| Problem description |
Which lines in the rows below contain the string "autoBeamOff"? Extract each of those lines, matching the string's case exactly.

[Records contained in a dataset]
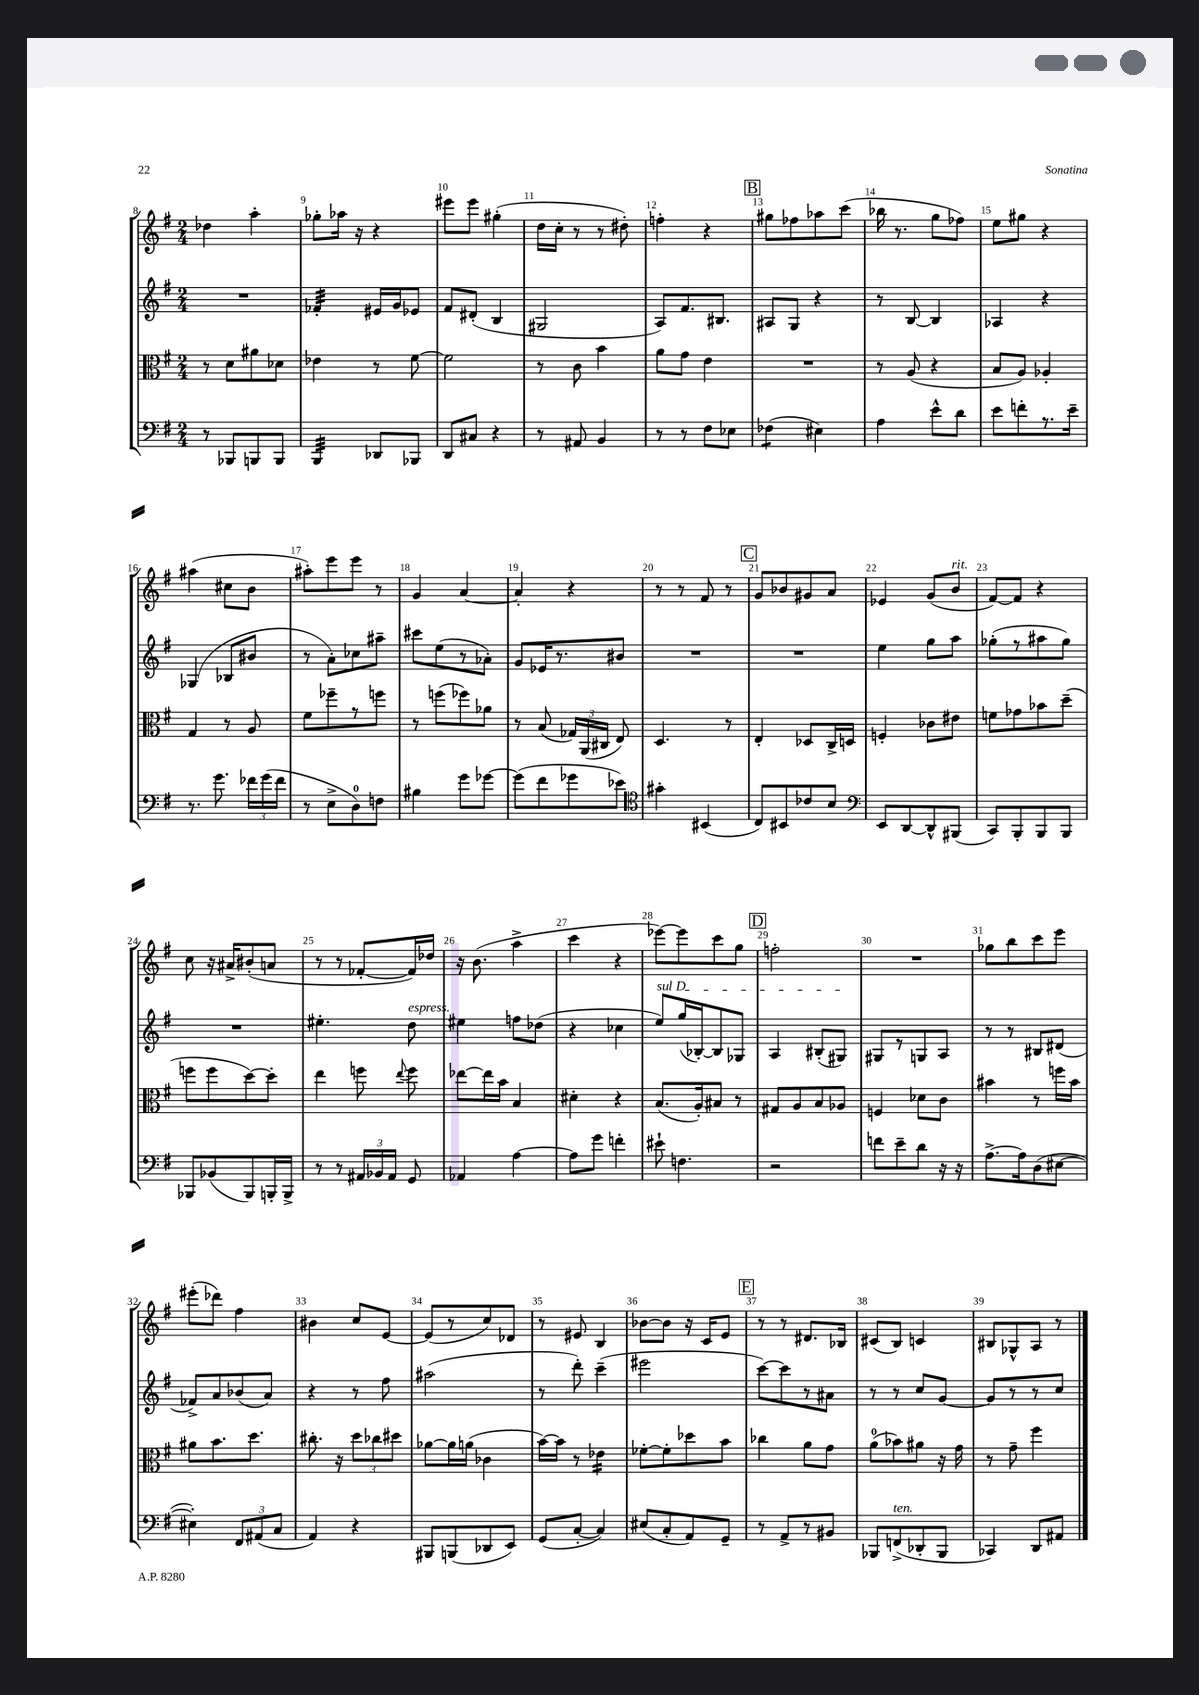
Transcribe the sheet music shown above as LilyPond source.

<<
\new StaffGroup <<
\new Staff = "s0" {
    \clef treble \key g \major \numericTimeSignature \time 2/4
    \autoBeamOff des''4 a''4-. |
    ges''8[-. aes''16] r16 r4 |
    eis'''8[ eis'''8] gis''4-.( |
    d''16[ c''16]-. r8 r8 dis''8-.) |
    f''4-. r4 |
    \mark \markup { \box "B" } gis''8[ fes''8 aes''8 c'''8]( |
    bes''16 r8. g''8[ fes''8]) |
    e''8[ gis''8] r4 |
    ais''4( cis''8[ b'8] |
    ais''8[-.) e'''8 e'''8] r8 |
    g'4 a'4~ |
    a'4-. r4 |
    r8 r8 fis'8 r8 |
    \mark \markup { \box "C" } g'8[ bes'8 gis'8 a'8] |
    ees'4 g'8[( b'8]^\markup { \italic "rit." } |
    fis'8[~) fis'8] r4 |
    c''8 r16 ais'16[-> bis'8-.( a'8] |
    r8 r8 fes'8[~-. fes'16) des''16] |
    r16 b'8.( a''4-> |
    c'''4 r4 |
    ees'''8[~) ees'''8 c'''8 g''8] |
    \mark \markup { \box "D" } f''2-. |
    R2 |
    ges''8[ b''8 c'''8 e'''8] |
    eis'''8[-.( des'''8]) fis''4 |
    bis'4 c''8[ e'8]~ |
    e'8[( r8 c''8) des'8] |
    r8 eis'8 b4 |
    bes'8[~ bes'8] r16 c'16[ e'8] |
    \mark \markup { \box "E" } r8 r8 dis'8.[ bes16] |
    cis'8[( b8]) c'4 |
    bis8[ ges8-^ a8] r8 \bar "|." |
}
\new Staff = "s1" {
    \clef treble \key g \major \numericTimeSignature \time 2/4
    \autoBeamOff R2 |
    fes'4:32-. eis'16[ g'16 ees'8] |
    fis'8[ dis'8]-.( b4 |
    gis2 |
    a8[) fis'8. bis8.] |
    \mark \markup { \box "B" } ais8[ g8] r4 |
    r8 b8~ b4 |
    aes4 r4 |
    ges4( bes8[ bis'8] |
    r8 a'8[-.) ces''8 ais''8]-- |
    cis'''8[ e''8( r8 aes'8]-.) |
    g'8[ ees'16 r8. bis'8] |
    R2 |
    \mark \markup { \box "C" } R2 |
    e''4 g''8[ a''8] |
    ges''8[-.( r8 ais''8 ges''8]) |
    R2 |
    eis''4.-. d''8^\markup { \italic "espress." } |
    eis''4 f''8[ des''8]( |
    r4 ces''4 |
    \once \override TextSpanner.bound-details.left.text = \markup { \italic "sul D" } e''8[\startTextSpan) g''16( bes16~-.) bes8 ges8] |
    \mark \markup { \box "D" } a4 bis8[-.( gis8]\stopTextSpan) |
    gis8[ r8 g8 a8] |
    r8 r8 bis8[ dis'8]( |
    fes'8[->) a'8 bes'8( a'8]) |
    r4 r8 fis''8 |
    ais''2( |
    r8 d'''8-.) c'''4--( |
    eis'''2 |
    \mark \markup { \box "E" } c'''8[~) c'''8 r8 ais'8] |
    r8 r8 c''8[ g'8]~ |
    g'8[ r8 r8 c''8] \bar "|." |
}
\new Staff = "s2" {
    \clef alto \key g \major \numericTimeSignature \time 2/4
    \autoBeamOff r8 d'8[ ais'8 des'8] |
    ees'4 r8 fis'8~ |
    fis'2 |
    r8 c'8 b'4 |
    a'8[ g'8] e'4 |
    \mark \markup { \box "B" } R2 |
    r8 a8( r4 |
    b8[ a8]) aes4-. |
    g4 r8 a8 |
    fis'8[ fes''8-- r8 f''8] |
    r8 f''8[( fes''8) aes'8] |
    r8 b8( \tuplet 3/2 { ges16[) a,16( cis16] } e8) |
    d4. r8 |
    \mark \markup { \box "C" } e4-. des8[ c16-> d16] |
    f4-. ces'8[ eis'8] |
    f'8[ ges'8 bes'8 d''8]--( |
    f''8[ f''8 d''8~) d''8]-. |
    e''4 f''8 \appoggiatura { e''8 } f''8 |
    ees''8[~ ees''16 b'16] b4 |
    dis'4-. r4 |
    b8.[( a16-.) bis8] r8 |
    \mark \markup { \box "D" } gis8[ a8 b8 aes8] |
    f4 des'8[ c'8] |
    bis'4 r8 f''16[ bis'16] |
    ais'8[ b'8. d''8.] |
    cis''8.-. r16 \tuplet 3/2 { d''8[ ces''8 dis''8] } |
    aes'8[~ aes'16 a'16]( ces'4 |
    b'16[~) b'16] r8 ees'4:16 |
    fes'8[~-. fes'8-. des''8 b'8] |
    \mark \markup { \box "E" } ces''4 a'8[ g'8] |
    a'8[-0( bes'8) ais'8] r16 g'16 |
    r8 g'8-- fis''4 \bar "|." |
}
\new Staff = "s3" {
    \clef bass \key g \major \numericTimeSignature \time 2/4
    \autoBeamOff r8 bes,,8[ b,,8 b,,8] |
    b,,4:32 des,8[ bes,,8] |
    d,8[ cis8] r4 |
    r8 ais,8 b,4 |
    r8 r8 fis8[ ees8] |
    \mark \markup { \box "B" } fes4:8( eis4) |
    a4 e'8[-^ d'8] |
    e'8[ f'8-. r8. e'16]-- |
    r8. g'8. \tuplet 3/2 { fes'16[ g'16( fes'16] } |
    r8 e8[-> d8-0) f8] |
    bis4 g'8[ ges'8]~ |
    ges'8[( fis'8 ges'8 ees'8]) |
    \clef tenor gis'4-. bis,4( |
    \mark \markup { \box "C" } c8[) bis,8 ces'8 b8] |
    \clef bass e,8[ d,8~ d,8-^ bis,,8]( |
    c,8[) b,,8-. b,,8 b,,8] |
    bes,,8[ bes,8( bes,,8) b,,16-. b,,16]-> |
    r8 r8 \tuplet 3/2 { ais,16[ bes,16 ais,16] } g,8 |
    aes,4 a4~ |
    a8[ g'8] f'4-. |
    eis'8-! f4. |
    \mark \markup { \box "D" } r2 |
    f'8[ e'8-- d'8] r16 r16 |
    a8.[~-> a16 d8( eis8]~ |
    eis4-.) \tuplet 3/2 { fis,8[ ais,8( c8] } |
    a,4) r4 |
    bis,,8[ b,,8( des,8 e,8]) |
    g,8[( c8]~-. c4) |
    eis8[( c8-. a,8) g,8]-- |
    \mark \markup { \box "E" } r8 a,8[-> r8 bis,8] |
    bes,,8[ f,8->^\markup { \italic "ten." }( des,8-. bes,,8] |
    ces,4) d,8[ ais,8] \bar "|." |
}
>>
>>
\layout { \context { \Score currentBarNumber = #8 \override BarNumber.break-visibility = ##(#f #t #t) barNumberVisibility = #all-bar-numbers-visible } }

| Correct result |
    \autoBeamOff des''4 a''4-. |
    \autoBeamOff R2 |
    \autoBeamOff r8 d'8[ ais'8 des'8] |
    \autoBeamOff r8 bes,,8[ b,,8 b,,8] |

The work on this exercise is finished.